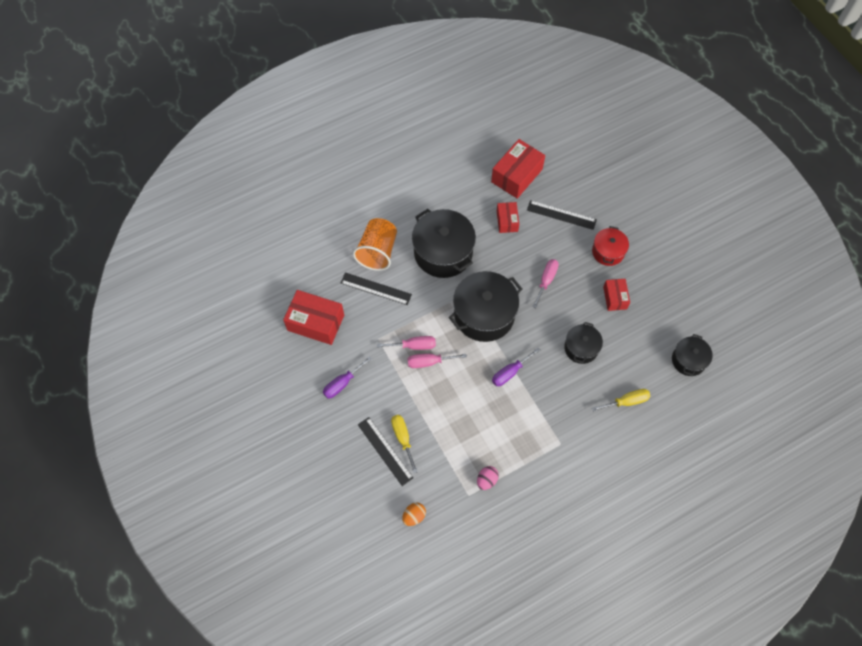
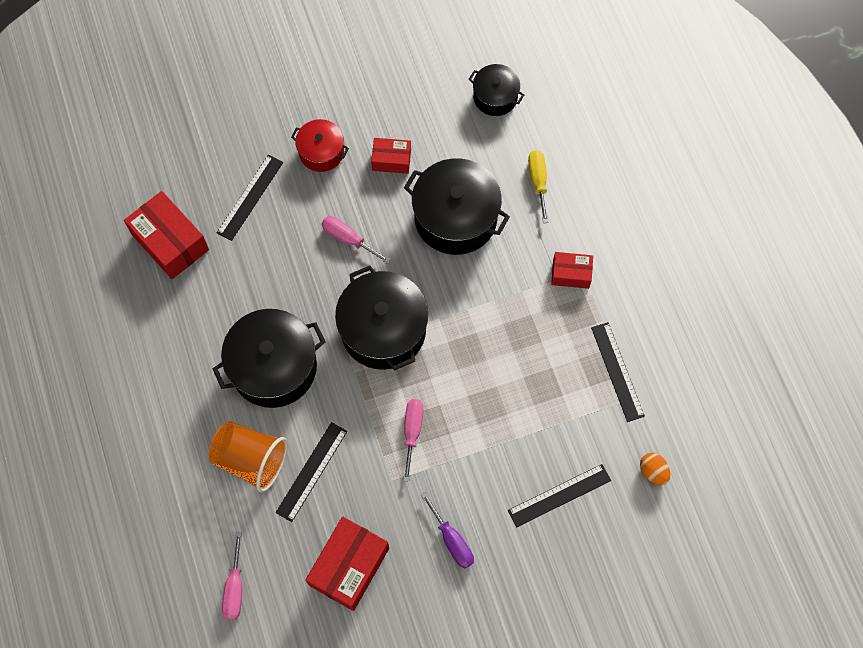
camera: 80 degrees left, 5 degrees up
(403, 438) = (545, 469): yellow screwdriver -> none
(429, 362) = (440, 415): pink screwdriver -> pink screwdriver (235, 588)
(486, 480) = (617, 371): pink egg -> black ruler
(507, 221) = (242, 270): red box -> red box (571, 274)
(510, 372) = (474, 313): purple screwdriver -> none
(581, 348) = (455, 218): black pot -> black pot, size x1.80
*-*-*
» **What you are asked to do**
Copy every line of the listing that includes the string "screwdriver".

» **Result**
(403, 438) = (545, 469): yellow screwdriver -> none
(429, 362) = (440, 415): pink screwdriver -> pink screwdriver (235, 588)
(510, 372) = (474, 313): purple screwdriver -> none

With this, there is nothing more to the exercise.